▶ _Task description_:
Given the records below, set each one down again exactly as it reads.
== == ==
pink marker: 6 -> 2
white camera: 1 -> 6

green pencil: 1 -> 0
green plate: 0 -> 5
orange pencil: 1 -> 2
== == ==
▶ _Answer to this exercise_:
pink marker: 6 -> 2
white camera: 1 -> 6

green pencil: 1 -> 0
green plate: 0 -> 5
orange pencil: 1 -> 2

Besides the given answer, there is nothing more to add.